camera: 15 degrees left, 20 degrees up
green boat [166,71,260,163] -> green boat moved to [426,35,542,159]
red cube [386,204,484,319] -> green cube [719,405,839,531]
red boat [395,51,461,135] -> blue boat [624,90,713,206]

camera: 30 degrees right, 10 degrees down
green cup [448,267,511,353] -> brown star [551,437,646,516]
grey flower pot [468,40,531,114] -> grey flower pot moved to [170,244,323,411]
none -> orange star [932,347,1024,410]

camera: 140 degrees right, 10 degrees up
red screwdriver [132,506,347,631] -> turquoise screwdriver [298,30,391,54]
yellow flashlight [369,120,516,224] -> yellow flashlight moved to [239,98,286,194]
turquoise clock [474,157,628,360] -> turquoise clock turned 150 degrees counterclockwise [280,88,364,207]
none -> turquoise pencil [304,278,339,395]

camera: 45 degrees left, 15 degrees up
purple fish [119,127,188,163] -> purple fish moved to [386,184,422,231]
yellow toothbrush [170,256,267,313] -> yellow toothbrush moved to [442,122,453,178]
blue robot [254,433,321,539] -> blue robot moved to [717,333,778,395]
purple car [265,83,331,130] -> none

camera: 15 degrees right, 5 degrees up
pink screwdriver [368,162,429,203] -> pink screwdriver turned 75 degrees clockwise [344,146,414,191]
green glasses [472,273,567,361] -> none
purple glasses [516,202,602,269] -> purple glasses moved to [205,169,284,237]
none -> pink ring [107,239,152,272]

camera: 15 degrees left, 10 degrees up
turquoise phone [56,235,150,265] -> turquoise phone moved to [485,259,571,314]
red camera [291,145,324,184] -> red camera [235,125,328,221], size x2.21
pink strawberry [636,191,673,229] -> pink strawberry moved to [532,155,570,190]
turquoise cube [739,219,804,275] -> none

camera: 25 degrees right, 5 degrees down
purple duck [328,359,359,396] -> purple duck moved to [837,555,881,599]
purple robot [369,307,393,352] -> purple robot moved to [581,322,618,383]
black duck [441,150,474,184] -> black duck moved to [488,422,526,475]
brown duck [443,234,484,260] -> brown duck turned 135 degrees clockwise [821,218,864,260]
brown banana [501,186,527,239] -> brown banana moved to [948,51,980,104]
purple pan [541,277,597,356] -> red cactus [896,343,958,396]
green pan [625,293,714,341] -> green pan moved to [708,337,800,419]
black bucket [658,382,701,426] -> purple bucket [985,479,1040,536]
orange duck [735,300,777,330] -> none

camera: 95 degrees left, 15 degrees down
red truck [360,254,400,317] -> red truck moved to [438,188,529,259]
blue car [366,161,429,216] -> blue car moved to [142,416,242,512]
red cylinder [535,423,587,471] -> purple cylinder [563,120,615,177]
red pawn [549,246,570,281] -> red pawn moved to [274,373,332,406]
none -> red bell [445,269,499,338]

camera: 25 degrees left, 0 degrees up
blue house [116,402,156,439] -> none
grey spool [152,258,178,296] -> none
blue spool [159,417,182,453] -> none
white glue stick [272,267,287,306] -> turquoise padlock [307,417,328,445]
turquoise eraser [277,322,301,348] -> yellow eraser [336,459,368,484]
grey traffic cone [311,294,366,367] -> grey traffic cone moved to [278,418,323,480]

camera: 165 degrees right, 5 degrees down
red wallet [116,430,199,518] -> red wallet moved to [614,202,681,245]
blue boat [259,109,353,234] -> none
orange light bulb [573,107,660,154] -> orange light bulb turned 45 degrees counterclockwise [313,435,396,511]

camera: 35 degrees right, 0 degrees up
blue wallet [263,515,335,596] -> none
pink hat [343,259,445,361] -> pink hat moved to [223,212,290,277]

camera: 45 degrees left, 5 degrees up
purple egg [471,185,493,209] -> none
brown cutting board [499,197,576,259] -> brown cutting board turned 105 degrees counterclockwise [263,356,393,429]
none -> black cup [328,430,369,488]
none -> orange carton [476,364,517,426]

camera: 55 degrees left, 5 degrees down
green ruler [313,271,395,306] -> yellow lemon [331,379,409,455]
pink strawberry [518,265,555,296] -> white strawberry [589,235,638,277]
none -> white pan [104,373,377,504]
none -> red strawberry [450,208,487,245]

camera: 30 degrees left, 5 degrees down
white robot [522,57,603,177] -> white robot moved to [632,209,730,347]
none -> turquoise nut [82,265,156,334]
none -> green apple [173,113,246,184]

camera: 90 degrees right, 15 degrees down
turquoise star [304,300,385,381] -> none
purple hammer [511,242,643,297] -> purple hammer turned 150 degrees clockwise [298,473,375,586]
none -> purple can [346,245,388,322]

══════════════════════════════

**What is needed**
Collect from the data above every line that includes "duck".

**Answer to this task**
purple duck [328,359,359,396] -> purple duck moved to [837,555,881,599]
black duck [441,150,474,184] -> black duck moved to [488,422,526,475]
brown duck [443,234,484,260] -> brown duck turned 135 degrees clockwise [821,218,864,260]
orange duck [735,300,777,330] -> none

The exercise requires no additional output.